## What the task asks:
Lines in the data below that contain the word "degrees" are to be copied.

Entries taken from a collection
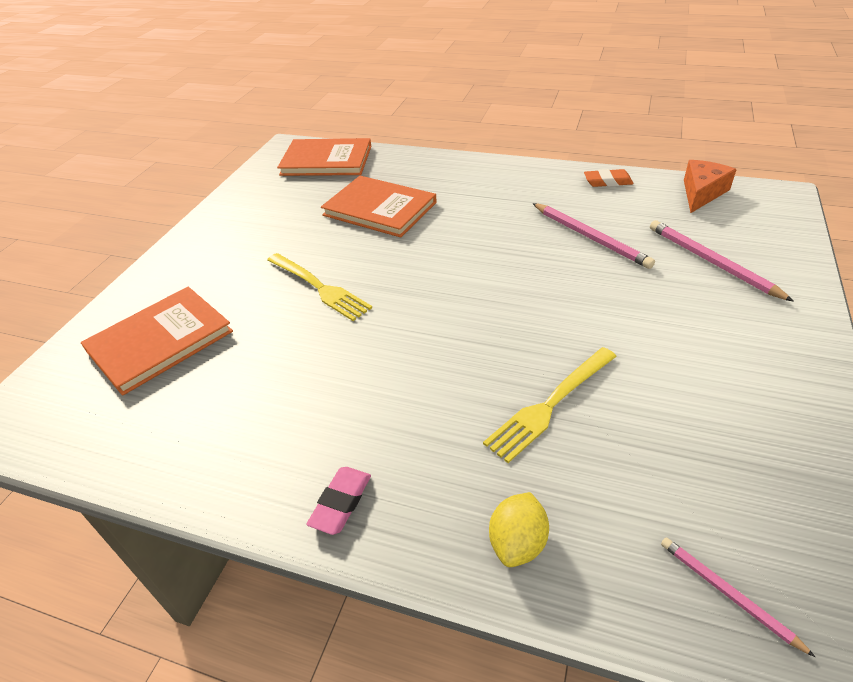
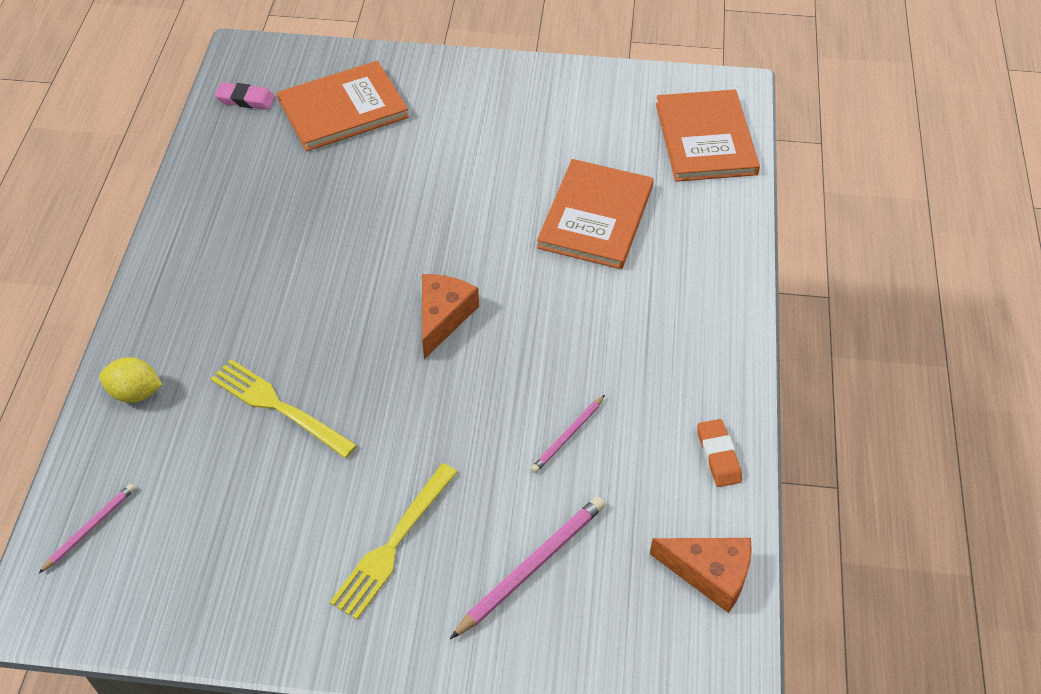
camera: 75 degrees right, 10 degrees up
(160, 341) = (343, 109): orange book -> orange book turned 60 degrees counterclockwise
(320, 287) = (434, 200): yellow fork -> yellow fork (393, 545)
(341, 503) = (171, 278): pink eraser -> pink eraser (245, 99)
(460, 290) = (443, 317): none -> orange cheese
(590, 237) = (568, 436): pink pencil -> pink pencil, size x0.59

## The answer:
camera: 75 degrees right, 10 degrees up
(160, 341) = (343, 109): orange book -> orange book turned 60 degrees counterclockwise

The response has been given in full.